WORK TO BE COMPLETED: Copy the items below with every "Shutdown expected" switched to "Closure planned" and nothing else changed. Leave the pictures out of your copy.
>> Begin
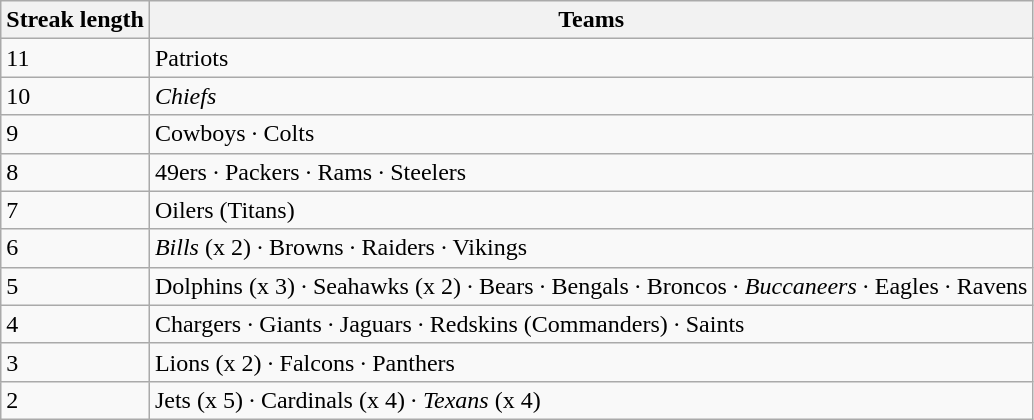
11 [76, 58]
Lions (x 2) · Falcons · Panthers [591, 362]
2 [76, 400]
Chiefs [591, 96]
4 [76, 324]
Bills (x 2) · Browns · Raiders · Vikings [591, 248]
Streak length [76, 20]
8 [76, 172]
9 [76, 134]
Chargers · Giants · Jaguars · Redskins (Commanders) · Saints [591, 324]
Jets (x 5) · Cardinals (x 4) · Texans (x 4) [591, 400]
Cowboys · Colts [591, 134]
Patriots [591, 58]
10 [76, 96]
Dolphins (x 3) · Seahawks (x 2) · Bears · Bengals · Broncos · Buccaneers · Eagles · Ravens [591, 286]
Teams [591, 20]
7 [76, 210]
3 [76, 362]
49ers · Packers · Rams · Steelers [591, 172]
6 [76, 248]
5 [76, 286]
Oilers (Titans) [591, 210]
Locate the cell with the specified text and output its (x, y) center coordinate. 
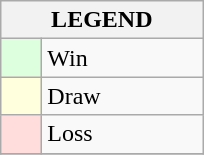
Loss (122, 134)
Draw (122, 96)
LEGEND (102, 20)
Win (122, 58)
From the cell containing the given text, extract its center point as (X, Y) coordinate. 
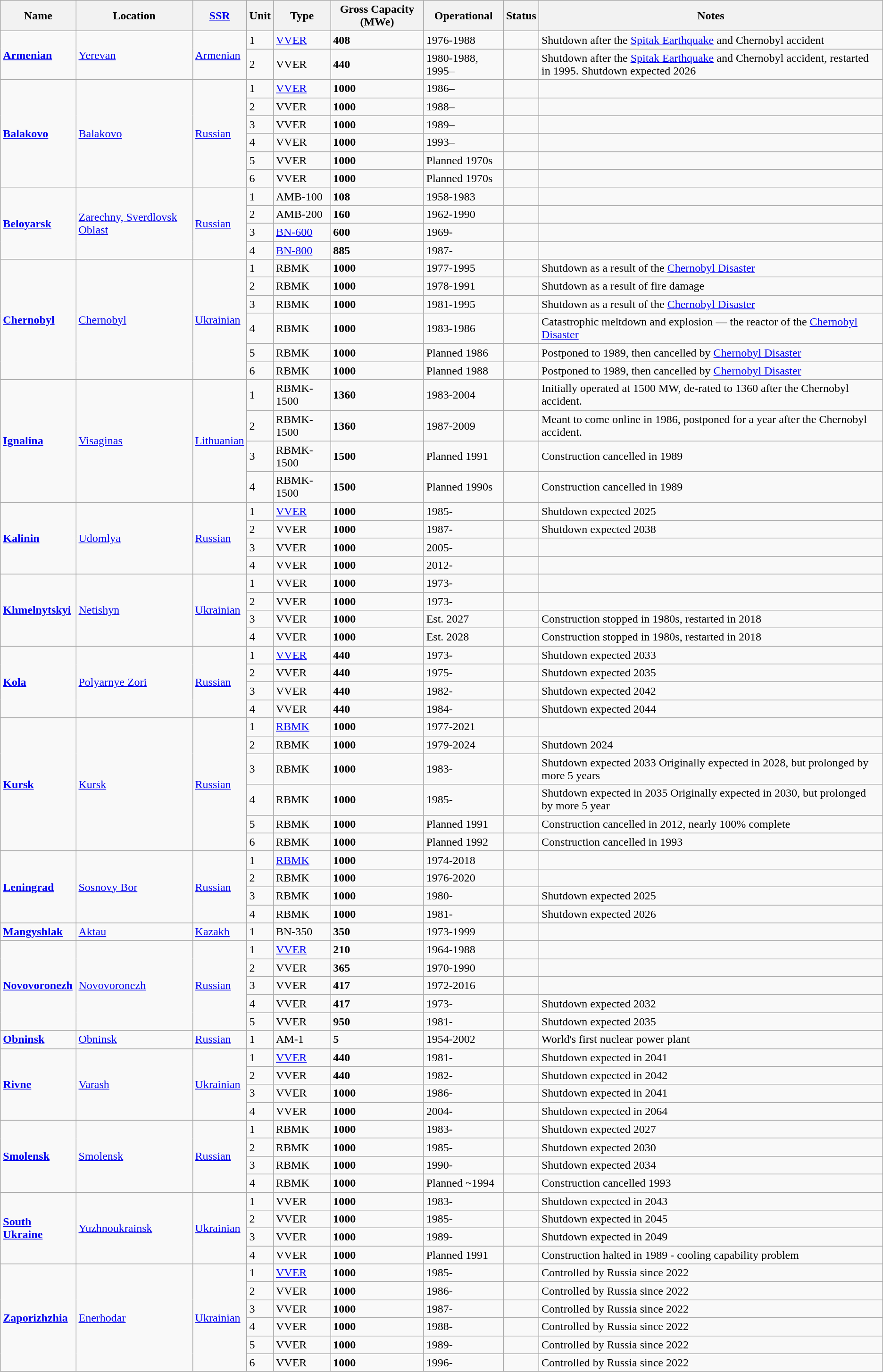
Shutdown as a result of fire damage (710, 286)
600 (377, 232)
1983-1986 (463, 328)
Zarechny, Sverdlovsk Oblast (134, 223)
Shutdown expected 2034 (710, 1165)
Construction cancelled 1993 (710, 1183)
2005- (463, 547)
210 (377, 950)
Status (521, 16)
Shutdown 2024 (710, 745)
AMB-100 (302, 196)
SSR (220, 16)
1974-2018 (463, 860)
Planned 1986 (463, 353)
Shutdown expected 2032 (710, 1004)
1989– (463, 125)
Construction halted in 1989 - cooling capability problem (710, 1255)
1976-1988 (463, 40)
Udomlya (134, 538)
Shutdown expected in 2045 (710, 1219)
>> End
TASK OUTPUT:
11 [76, 58]
Lions (x 2) · Falcons · Panthers [591, 362]
2 [76, 400]
Chiefs [591, 96]
4 [76, 324]
Bills (x 2) · Browns · Raiders · Vikings [591, 248]
Streak length [76, 20]
8 [76, 172]
9 [76, 134]
Chargers · Giants · Jaguars · Redskins (Commanders) · Saints [591, 324]
Jets (x 5) · Cardinals (x 4) · Texans (x 4) [591, 400]
Cowboys · Colts [591, 134]
Patriots [591, 58]
10 [76, 96]
Dolphins (x 3) · Seahawks (x 2) · Bears · Bengals · Broncos · Buccaneers · Eagles · Ravens [591, 286]
Teams [591, 20]
7 [76, 210]
3 [76, 362]
49ers · Packers · Rams · Steelers [591, 172]
6 [76, 248]
5 [76, 286]
Oilers (Titans) [591, 210]
Locate the cell with the specified text and output its (x, y) center coordinate. 
Loss (122, 134)
Draw (122, 96)
LEGEND (102, 20)
Win (122, 58)
From the cell containing the given text, extract its center point as (X, Y) coordinate. 
Shutdown as a result of fire damage (710, 286)
600 (377, 232)
1983-1986 (463, 328)
Zarechny, Sverdlovsk Oblast (134, 223)
Closure planned 2034 (710, 1165)
Construction cancelled 1993 (710, 1183)
2005- (463, 547)
210 (377, 950)
Status (521, 16)
Shutdown 2024 (710, 745)
AMB-100 (302, 196)
SSR (220, 16)
1974-2018 (463, 860)
Planned 1986 (463, 353)
Closure planned 2032 (710, 1004)
1989– (463, 125)
Construction halted in 1989 - cooling capability problem (710, 1255)
1976-1988 (463, 40)
Udomlya (134, 538)
Closure planned in 2045 (710, 1219)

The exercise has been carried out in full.